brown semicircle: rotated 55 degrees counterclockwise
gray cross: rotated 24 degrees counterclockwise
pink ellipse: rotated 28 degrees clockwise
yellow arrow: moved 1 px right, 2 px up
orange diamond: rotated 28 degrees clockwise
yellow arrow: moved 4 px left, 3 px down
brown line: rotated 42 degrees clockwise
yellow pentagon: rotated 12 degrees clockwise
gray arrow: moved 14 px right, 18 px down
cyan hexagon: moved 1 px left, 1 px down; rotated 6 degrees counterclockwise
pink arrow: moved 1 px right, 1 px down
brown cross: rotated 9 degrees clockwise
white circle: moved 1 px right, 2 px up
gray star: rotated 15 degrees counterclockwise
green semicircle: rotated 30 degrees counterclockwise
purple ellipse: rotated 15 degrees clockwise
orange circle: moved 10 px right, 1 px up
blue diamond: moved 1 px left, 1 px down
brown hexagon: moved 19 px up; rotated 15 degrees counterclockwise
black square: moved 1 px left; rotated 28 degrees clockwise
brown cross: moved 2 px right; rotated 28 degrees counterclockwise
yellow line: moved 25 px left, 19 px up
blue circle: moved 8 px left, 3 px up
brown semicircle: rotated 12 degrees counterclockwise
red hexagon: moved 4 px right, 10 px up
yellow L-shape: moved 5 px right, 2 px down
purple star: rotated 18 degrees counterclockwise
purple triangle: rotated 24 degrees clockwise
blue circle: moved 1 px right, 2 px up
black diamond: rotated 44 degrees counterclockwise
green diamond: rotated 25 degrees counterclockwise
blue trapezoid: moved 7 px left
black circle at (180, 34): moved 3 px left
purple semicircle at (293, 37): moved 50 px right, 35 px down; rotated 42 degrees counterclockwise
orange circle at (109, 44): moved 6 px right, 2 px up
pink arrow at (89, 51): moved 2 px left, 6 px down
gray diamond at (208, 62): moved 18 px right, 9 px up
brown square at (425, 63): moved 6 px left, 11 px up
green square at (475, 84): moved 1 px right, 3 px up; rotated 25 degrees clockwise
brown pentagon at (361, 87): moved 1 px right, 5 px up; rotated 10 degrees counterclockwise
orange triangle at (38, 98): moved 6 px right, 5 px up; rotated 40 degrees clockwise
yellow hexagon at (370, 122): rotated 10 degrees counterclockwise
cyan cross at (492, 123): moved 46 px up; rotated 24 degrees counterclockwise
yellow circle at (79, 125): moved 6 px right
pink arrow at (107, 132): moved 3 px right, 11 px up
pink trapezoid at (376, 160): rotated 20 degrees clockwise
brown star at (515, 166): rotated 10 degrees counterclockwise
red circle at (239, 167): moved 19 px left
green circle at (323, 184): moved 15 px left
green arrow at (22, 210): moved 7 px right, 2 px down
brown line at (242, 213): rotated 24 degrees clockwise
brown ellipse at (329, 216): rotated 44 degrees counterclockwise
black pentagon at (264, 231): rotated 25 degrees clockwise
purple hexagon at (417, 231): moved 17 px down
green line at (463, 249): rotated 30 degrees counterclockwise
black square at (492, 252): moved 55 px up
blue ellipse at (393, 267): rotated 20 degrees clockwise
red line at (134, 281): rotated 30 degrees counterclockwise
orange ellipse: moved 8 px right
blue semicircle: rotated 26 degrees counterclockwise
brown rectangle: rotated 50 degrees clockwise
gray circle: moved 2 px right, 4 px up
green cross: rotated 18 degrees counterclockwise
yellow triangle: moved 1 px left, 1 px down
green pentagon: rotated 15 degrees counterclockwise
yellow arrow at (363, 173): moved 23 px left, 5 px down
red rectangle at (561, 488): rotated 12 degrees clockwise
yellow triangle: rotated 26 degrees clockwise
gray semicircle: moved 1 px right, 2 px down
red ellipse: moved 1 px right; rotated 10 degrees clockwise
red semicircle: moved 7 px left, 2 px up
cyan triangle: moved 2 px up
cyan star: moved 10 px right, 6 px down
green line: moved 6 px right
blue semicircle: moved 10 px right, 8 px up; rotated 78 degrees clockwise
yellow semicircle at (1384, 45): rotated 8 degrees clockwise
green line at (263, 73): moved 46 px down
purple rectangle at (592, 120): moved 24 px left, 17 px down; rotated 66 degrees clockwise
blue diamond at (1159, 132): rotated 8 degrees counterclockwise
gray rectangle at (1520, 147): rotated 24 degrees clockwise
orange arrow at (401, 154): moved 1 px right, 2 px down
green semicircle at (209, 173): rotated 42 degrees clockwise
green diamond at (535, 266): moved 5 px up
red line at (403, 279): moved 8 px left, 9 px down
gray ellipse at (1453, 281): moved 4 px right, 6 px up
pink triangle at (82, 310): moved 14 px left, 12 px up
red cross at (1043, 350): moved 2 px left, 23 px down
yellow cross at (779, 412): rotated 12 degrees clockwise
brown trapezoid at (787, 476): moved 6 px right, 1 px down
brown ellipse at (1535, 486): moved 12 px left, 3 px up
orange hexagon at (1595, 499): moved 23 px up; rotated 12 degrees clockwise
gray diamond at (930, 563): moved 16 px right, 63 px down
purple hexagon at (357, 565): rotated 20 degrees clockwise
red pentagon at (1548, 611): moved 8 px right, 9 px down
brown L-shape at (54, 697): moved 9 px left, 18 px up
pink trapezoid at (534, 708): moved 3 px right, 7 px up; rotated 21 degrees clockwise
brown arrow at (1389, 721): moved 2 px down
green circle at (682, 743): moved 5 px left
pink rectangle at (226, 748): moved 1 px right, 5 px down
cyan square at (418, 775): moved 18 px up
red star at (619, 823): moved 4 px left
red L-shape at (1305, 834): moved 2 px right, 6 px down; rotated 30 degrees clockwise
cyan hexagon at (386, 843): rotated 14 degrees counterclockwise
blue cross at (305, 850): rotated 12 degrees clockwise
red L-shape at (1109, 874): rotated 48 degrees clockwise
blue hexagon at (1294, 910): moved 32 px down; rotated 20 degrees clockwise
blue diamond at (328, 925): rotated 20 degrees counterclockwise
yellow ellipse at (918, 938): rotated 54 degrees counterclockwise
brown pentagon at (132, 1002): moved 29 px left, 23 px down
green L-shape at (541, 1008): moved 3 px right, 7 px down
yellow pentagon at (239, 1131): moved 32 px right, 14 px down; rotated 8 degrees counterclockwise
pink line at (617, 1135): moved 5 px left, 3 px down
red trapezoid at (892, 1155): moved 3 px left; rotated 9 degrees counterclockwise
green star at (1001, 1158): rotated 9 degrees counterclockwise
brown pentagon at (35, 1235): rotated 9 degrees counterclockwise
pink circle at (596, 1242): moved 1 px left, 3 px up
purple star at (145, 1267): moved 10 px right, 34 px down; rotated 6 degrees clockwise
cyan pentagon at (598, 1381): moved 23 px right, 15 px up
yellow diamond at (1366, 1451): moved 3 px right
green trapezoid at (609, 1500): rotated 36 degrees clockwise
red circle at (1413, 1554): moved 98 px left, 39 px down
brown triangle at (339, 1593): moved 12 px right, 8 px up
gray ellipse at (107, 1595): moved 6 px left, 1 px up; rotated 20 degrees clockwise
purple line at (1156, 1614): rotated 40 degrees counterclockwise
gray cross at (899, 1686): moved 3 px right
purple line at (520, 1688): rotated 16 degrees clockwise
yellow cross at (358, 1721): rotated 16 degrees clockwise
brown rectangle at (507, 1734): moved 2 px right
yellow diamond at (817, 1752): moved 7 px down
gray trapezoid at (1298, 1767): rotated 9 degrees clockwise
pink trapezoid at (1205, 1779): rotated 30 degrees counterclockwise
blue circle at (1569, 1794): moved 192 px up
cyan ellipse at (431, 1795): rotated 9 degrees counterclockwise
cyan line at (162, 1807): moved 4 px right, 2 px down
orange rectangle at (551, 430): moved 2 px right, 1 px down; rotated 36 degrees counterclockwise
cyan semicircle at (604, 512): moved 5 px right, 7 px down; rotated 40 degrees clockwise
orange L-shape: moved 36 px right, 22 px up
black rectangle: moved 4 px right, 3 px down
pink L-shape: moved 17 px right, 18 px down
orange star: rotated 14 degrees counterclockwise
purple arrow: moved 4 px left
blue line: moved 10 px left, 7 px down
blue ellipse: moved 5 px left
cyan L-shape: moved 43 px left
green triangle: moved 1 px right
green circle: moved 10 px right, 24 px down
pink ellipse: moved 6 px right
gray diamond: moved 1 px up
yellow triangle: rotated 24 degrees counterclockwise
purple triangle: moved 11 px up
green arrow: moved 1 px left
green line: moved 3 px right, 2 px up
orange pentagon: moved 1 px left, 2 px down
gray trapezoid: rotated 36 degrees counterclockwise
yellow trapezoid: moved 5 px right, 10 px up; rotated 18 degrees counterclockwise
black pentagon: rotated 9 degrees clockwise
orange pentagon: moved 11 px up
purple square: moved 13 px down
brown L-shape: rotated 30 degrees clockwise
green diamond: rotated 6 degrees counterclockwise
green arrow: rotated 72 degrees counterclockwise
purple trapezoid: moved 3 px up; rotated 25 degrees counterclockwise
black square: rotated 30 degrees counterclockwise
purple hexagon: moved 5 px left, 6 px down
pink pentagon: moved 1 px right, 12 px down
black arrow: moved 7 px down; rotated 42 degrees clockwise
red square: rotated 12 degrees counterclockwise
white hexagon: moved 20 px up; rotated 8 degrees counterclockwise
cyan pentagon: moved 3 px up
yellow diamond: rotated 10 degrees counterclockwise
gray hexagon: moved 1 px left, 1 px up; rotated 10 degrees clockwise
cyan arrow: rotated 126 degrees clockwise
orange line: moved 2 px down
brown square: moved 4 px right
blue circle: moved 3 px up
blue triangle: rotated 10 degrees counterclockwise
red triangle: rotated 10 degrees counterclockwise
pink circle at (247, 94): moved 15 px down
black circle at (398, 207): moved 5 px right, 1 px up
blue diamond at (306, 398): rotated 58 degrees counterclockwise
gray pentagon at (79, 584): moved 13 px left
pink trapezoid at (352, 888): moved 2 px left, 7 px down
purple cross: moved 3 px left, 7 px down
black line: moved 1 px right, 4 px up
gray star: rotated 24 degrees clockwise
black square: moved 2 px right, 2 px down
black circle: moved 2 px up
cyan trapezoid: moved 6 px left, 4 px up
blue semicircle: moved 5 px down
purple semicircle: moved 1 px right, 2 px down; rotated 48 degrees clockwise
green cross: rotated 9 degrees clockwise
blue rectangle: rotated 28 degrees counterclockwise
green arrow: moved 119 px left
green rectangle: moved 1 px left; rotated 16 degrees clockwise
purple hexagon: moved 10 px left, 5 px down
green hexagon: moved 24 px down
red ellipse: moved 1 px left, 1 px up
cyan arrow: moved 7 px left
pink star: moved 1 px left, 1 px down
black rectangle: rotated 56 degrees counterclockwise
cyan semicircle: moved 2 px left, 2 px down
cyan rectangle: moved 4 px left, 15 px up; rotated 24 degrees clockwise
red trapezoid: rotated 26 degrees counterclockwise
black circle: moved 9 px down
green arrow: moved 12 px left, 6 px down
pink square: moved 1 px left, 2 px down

########

● WORK INSTRUCTIONS
Please report all lines in the entries where "white" appears.

● EXERCISE RESULT
white circle: moved 1 px right, 2 px up
white hexagon: moved 20 px up; rotated 8 degrees counterclockwise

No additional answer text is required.